TO DO: What follows is a set of records; repeat them exactly, without the pictures.
━━ DATA RECORDS ━━
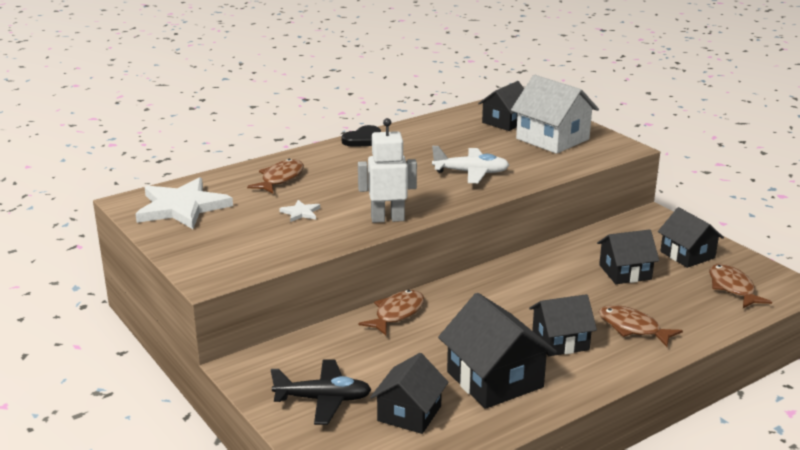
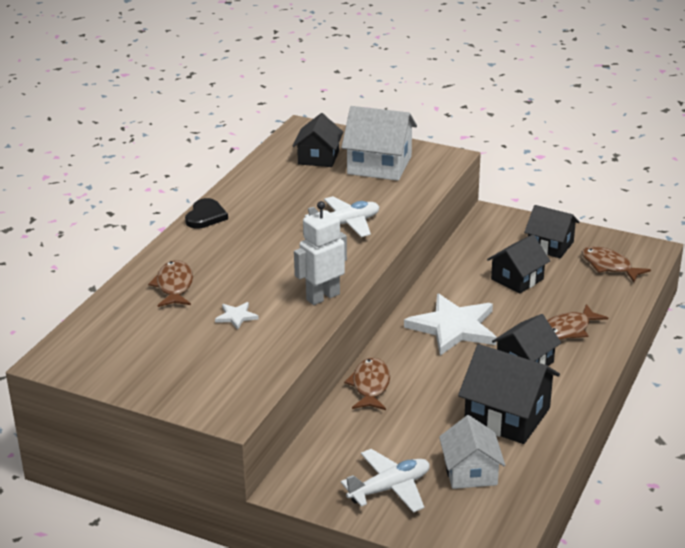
camera: 30 degrees left, 5 degrees up
(182, 207) = (113, 349): white star -> white star (453, 327)
(323, 399) = (390, 488): black plane -> white plane
(409, 413) = (470, 472): black house -> white house
(632, 328) = (568, 330): brown fish -> brown fish turned 45 degrees counterclockwise

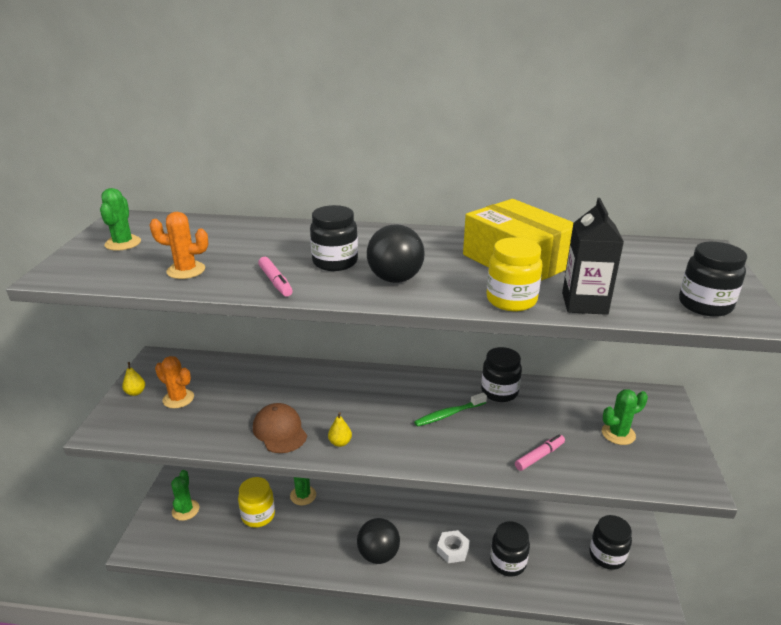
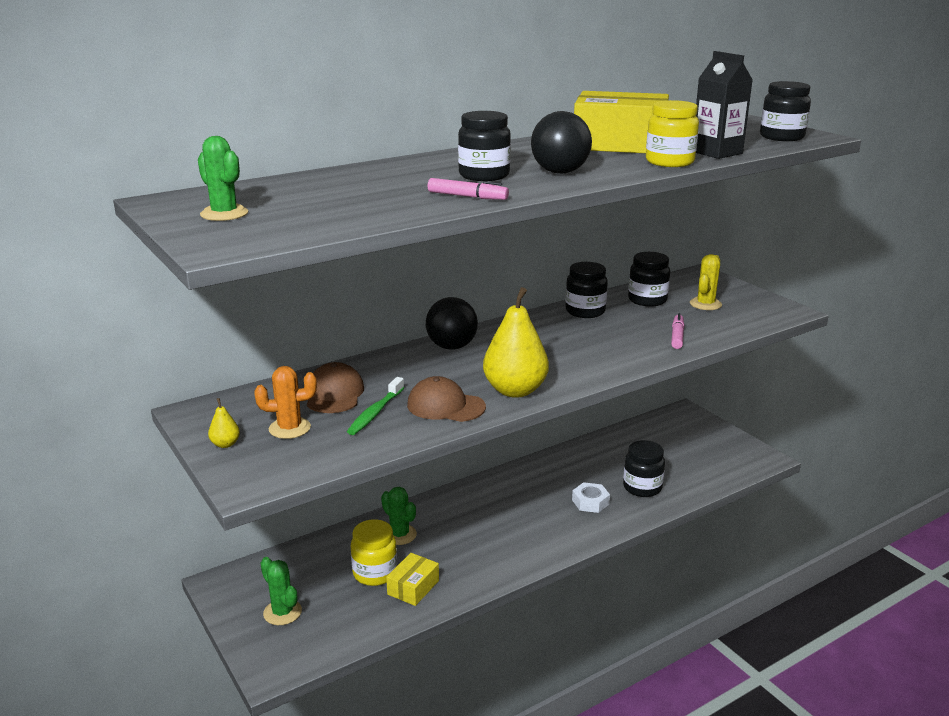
camera: 40 degrees left, 5 degrees down
(186, 270) = (359, 211): orange cactus -> none
(237, 384) = (334, 394): none -> brown cap
(265, 541) = (413, 587): none -> yellow box
(340, 442) = (515, 390): yellow pear -> yellow pear, size x2.38
(378, 554) = (534, 538): black ball -> black ball (451, 346)
(448, 414) = (571, 339): green toothbrush -> green toothbrush (375, 412)
(607, 556) = (703, 447): black jar -> black jar (647, 300)
(618, 434) = (705, 304): green cactus -> yellow cactus

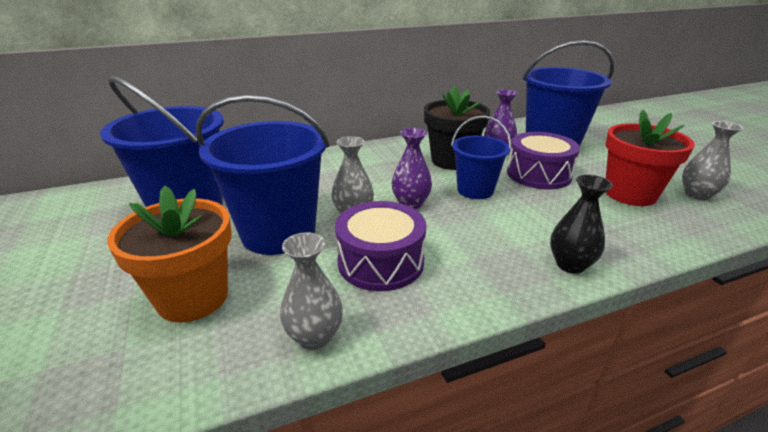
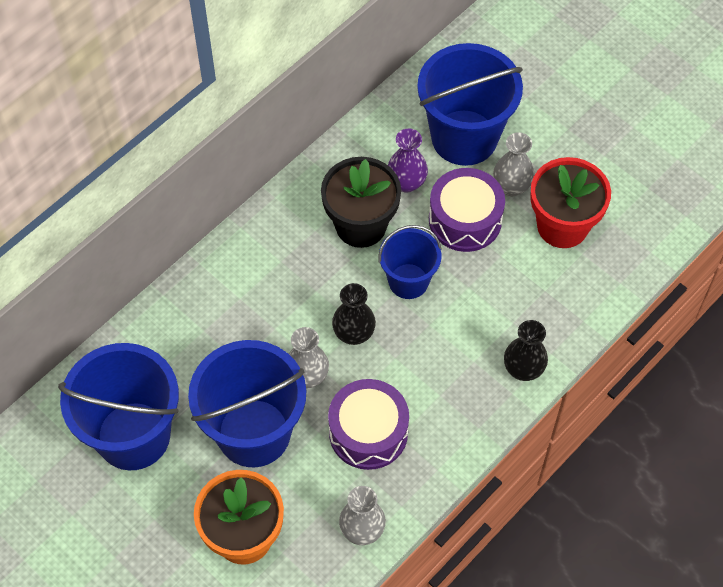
camera: 25 degrees left, 30 degrees up
(410, 204) = (354, 334): purple vase -> black vase
(697, 195) = (626, 202): grey vase -> grey vase (511, 186)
━━━
TASK RESPONSE:
camera: 30 degrees left, 5 degrees up
(182, 207) = (113, 349): white star -> white star (453, 327)
(323, 399) = (390, 488): black plane -> white plane
(409, 413) = (470, 472): black house -> white house
(632, 328) = (568, 330): brown fish -> brown fish turned 45 degrees counterclockwise

camera: 40 degrees left, 5 degrees down
(186, 270) = (359, 211): orange cactus -> none
(237, 384) = (334, 394): none -> brown cap
(265, 541) = (413, 587): none -> yellow box
(340, 442) = (515, 390): yellow pear -> yellow pear, size x2.38
(378, 554) = (534, 538): black ball -> black ball (451, 346)
(448, 414) = (571, 339): green toothbrush -> green toothbrush (375, 412)
(607, 556) = (703, 447): black jar -> black jar (647, 300)
(618, 434) = (705, 304): green cactus -> yellow cactus

camera: 25 degrees left, 30 degrees up
(410, 204) = (354, 334): purple vase -> black vase
(697, 195) = (626, 202): grey vase -> grey vase (511, 186)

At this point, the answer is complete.